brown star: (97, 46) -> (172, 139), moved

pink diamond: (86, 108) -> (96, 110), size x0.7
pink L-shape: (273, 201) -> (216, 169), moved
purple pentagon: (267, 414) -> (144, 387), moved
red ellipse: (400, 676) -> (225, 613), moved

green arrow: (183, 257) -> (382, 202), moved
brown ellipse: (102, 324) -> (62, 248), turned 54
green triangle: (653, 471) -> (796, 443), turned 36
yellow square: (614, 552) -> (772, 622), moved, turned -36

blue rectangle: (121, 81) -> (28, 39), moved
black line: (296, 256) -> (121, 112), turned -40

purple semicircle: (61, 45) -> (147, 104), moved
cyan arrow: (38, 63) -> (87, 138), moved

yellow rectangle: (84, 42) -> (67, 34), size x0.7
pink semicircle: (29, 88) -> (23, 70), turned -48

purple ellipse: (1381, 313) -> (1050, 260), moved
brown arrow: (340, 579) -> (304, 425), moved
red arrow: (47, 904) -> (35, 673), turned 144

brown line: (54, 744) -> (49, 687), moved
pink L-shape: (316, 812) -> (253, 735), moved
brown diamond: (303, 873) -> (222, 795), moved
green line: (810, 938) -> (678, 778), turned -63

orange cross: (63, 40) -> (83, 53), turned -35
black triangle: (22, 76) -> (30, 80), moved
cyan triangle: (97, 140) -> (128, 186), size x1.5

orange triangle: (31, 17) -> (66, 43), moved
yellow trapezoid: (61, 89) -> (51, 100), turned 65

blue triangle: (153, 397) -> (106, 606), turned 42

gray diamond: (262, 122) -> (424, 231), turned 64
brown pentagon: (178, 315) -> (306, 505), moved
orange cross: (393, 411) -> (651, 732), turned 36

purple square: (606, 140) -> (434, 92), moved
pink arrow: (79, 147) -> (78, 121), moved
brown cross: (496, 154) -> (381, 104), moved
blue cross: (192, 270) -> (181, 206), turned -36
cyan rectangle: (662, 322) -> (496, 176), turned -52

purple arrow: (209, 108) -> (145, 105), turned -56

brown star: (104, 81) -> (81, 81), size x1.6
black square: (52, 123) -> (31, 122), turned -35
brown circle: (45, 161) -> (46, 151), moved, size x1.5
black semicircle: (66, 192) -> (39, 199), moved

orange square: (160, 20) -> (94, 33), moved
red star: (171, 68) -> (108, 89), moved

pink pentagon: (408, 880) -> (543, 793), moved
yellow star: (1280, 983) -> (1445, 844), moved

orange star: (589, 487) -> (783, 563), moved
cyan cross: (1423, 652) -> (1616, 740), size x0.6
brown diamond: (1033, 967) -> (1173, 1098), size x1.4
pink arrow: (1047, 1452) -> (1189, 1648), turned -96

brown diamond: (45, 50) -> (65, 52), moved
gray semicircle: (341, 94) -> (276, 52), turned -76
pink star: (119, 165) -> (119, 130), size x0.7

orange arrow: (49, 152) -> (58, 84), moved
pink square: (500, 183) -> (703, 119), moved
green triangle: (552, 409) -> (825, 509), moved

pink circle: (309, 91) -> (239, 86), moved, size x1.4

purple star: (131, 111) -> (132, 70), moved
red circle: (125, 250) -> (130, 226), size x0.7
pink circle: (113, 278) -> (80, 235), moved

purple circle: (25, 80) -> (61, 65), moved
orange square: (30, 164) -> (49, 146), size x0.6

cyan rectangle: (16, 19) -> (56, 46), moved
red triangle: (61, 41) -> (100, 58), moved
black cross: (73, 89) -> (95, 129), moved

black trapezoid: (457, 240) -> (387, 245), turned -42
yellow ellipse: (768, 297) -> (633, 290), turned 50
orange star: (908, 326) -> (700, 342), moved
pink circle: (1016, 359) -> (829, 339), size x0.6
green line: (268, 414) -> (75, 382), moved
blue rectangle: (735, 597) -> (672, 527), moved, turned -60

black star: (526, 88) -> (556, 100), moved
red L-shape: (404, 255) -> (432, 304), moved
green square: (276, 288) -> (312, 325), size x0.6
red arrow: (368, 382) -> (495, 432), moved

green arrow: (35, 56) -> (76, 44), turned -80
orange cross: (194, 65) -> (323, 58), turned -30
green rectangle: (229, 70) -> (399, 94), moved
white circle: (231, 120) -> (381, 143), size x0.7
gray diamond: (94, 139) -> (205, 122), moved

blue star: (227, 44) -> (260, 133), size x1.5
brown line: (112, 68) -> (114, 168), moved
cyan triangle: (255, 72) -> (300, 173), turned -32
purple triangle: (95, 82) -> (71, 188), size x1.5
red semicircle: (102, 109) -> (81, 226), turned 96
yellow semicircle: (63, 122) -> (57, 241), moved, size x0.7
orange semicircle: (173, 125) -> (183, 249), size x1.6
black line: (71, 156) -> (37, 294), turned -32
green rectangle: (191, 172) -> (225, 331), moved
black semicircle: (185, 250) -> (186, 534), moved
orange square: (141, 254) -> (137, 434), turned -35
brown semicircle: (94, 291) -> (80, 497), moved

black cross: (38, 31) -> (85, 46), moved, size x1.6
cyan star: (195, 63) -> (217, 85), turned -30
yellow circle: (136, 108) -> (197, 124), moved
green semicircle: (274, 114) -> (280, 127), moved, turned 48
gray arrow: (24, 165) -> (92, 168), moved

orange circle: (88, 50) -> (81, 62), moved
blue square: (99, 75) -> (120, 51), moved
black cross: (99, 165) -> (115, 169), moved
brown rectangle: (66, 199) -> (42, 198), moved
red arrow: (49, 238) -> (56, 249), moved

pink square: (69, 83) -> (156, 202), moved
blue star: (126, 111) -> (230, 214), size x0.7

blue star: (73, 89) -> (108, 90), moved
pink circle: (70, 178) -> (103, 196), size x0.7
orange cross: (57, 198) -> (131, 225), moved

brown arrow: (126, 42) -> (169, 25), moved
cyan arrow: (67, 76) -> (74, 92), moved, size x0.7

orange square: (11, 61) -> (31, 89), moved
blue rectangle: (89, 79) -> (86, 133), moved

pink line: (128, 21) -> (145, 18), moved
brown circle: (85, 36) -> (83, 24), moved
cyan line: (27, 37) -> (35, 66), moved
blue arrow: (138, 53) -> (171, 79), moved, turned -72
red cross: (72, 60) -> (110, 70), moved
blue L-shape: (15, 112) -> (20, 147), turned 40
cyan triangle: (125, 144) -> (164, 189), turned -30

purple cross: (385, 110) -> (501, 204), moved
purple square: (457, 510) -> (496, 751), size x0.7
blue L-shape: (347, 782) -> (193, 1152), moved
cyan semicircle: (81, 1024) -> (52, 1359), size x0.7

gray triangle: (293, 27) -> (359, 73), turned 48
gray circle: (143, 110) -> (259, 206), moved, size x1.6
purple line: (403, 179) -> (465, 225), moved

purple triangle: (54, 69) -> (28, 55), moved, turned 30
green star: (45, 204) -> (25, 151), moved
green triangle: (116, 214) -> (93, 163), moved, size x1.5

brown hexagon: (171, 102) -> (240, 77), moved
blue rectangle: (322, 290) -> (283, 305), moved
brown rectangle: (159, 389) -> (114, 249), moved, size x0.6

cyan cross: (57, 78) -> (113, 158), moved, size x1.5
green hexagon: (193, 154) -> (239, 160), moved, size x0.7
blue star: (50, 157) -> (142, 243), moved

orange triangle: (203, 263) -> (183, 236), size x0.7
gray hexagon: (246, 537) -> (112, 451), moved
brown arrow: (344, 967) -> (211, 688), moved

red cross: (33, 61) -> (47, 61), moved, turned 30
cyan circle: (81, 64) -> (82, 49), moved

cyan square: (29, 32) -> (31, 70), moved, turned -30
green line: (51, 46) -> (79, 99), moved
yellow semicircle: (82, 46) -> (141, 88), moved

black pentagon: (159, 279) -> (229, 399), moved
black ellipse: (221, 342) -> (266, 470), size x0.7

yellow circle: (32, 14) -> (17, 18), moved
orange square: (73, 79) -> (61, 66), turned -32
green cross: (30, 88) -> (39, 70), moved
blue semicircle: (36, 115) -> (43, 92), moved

TO DO:
Reproduce the entries above exactly, but only the lines between the line holding "pink L-shape: (273, 201) -> (216, 169), moved" and the line holding "brown ellipse: (102, 324)", inclusive.

RESPONSE AREA:
pink L-shape: (273, 201) -> (216, 169), moved
purple pentagon: (267, 414) -> (144, 387), moved
red ellipse: (400, 676) -> (225, 613), moved

green arrow: (183, 257) -> (382, 202), moved
brown ellipse: (102, 324) -> (62, 248), turned 54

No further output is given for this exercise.